=== Collected data ===

╔══

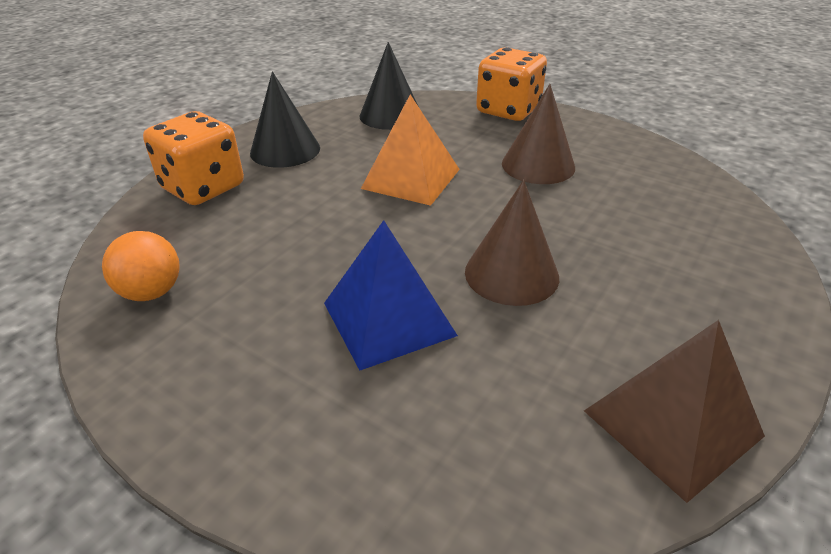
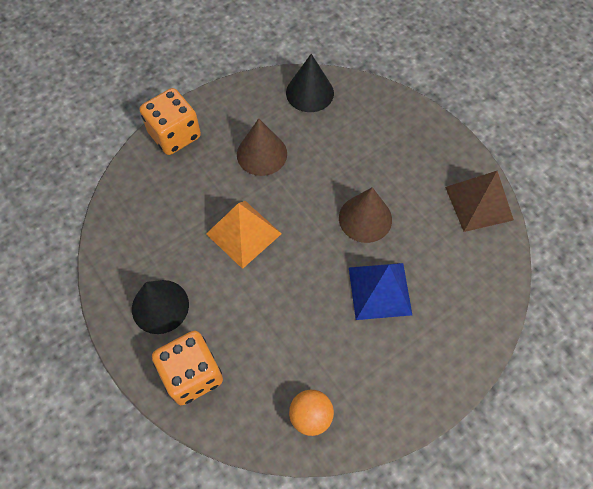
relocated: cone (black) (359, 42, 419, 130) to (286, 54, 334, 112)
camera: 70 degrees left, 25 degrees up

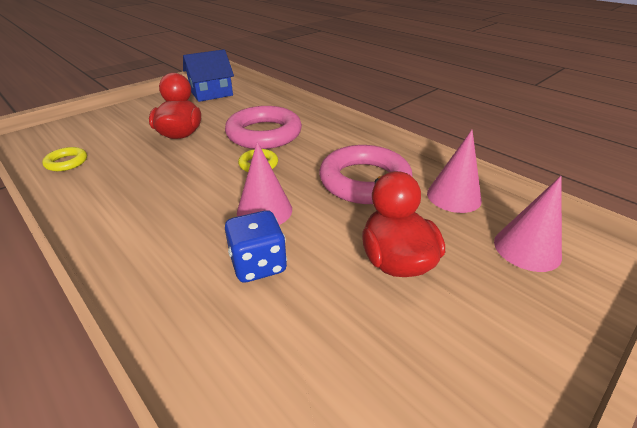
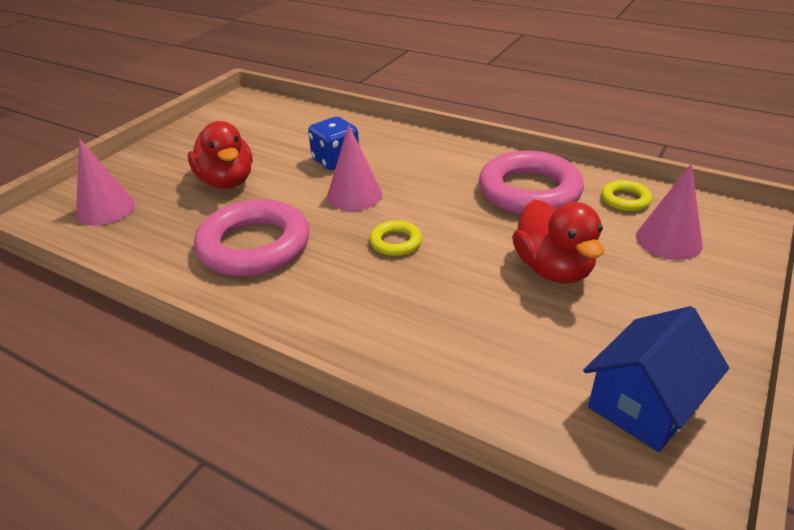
relocated: ring (pink) (225, 106, 302, 149) to (479, 151, 584, 214); cone (pink) (427, 130, 482, 213) to (636, 163, 703, 260)
camera: 165 degrees right, 0 degrees up

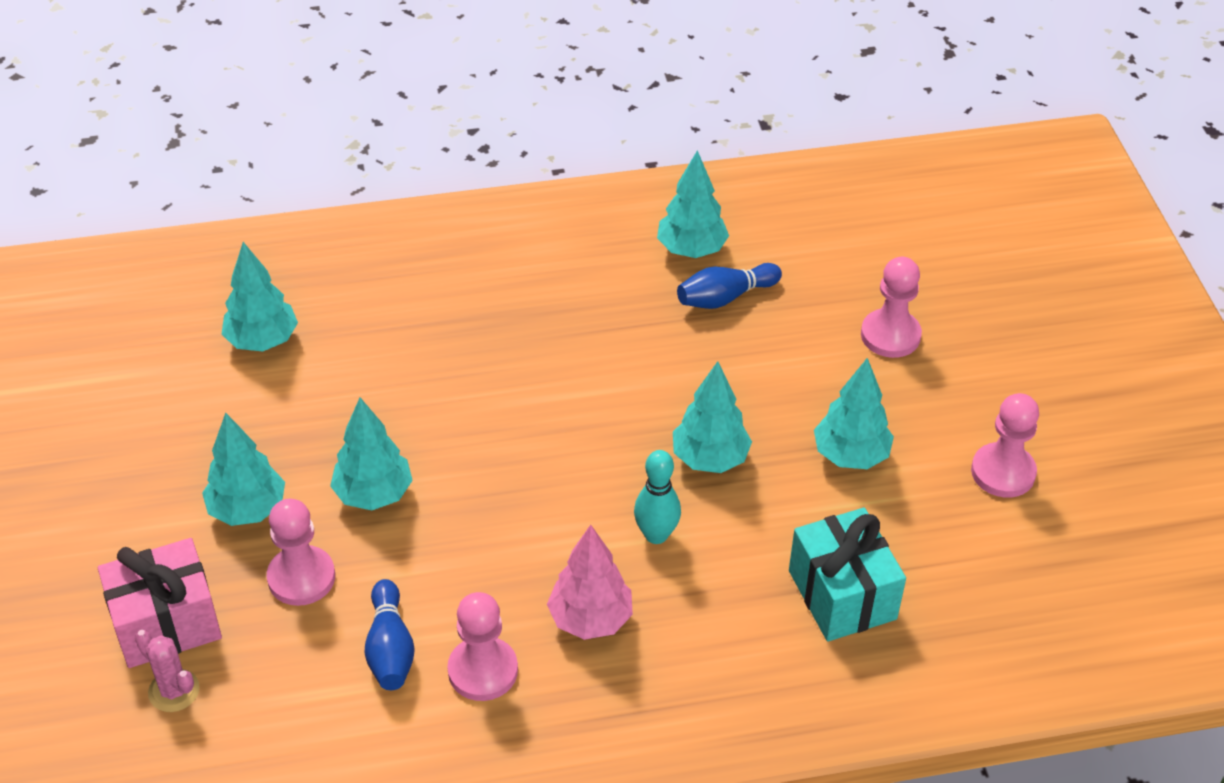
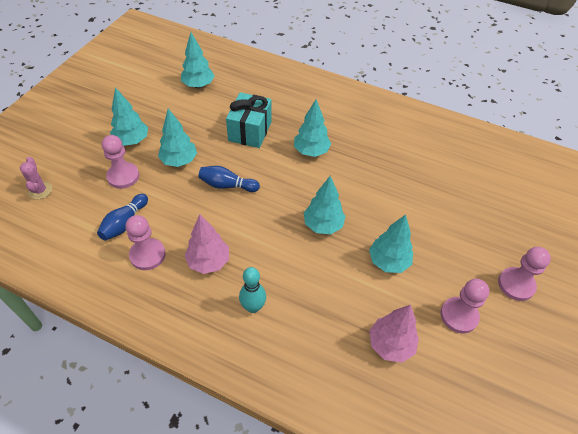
missing: gift (pink) (98, 538, 222, 668)
appeared: tree (pink) (369, 305, 419, 363)
relocated: bowling pin (turquoise) (634, 450, 681, 544) to (239, 267, 266, 313); tree (turquoise) (657, 150, 729, 258) to (294, 99, 331, 157); bowling pin (blue) (677, 263, 782, 309) to (198, 166, 260, 192); gift (turquoise) (789, 508, 906, 641) to (226, 92, 272, 148); pawn (pink) (861, 257, 922, 358) to (498, 247, 551, 301)
camera: 35 degrees right, 5 degrees up

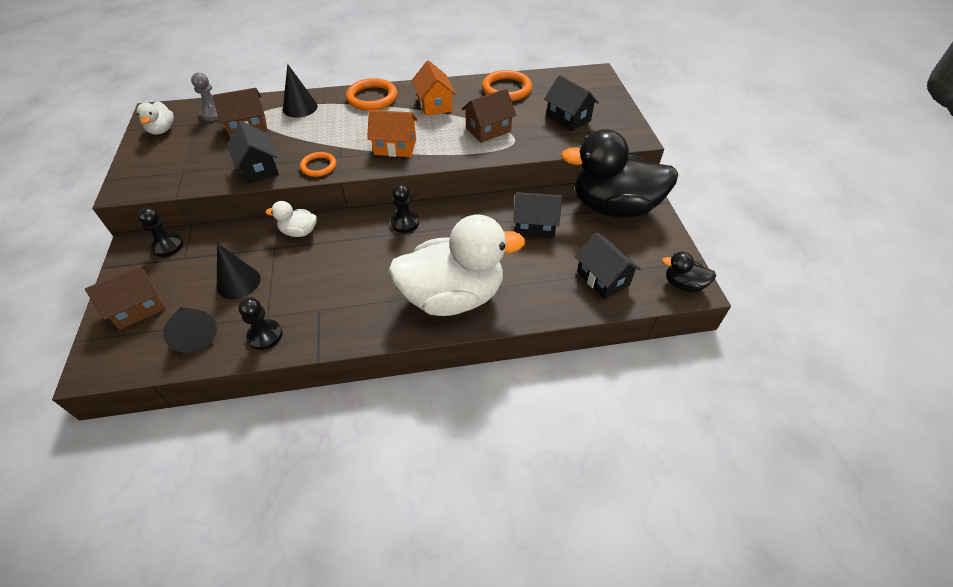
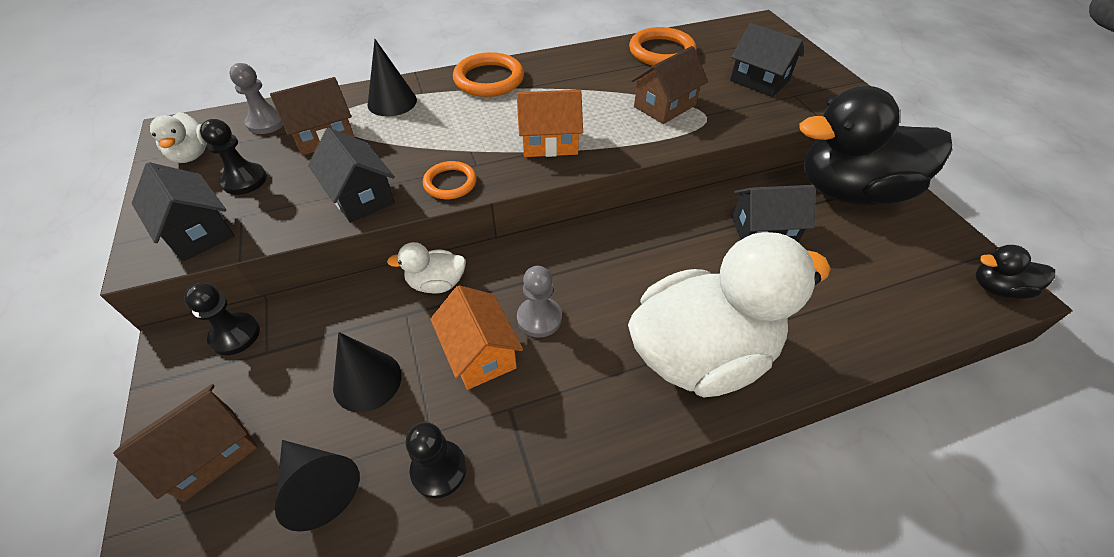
appeared: pawn (grey) (517, 266, 562, 338)
relocated: pawn (black) (391, 184, 419, 233) to (200, 119, 267, 195); house (orange) (412, 60, 456, 116) to (430, 285, 523, 390); house (black) (575, 232, 641, 299) to (132, 162, 235, 261)
camera: 10 degrees left, 0 degrees up

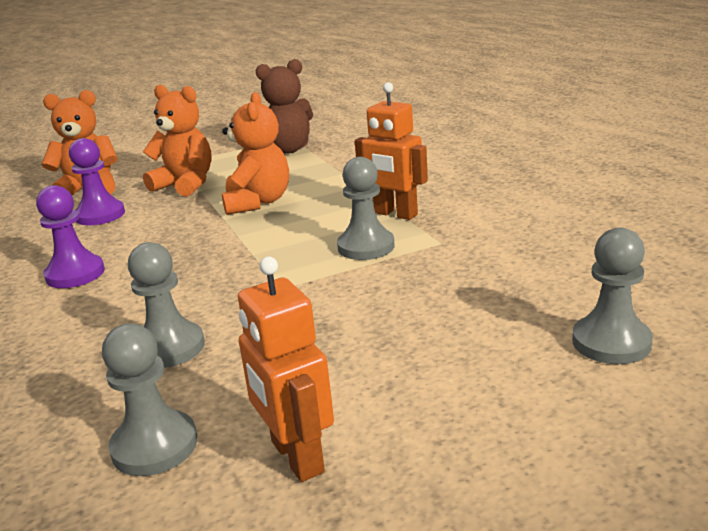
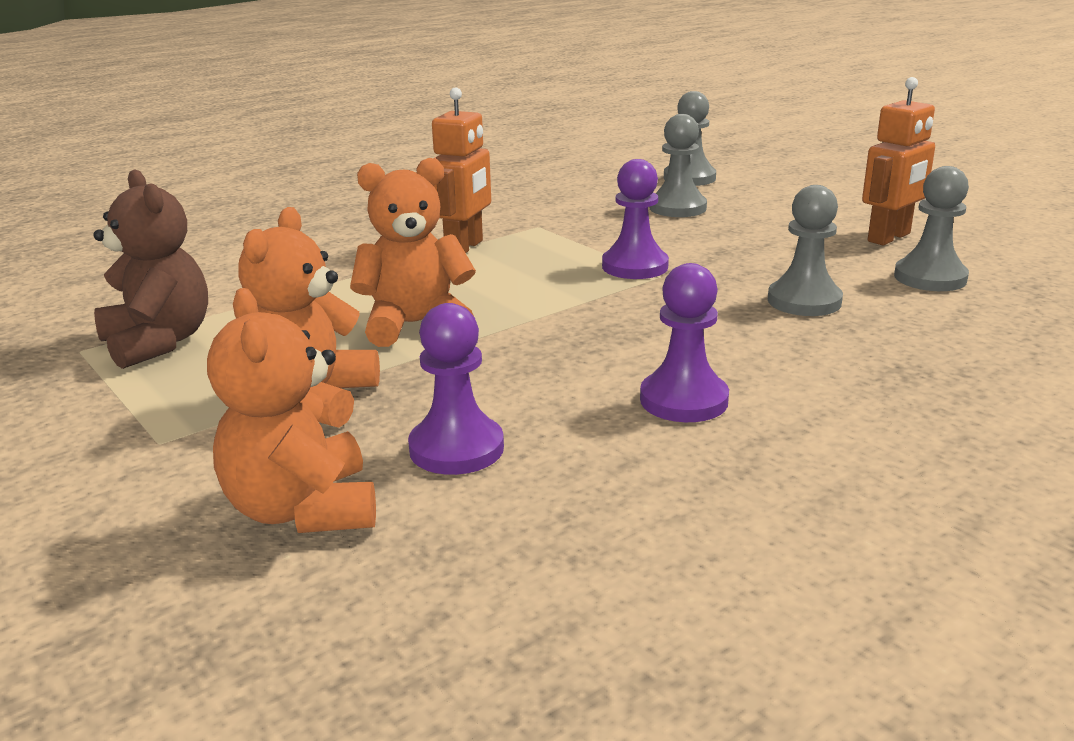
appeared: pawn (purple) (602, 159, 669, 279)
relocated: pawn (grey) (337, 157, 395, 260) to (649, 114, 707, 217)
camera: 105 degrees left, 0 degrees up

╚══

=== Your assignment ===
For the data above, set down exactly the lines from the line with "relocated: ring (pink)" to the line with "camera: 35 degrees right, 5 degrees up", both included, leaving pictures out.

=== Your response ===
relocated: ring (pink) (225, 106, 302, 149) to (479, 151, 584, 214); cone (pink) (427, 130, 482, 213) to (636, 163, 703, 260)
camera: 165 degrees right, 0 degrees up

missing: gift (pink) (98, 538, 222, 668)
appeared: tree (pink) (369, 305, 419, 363)
relocated: bowling pin (turquoise) (634, 450, 681, 544) to (239, 267, 266, 313); tree (turquoise) (657, 150, 729, 258) to (294, 99, 331, 157); bowling pin (blue) (677, 263, 782, 309) to (198, 166, 260, 192); gift (turquoise) (789, 508, 906, 641) to (226, 92, 272, 148); pawn (pink) (861, 257, 922, 358) to (498, 247, 551, 301)
camera: 35 degrees right, 5 degrees up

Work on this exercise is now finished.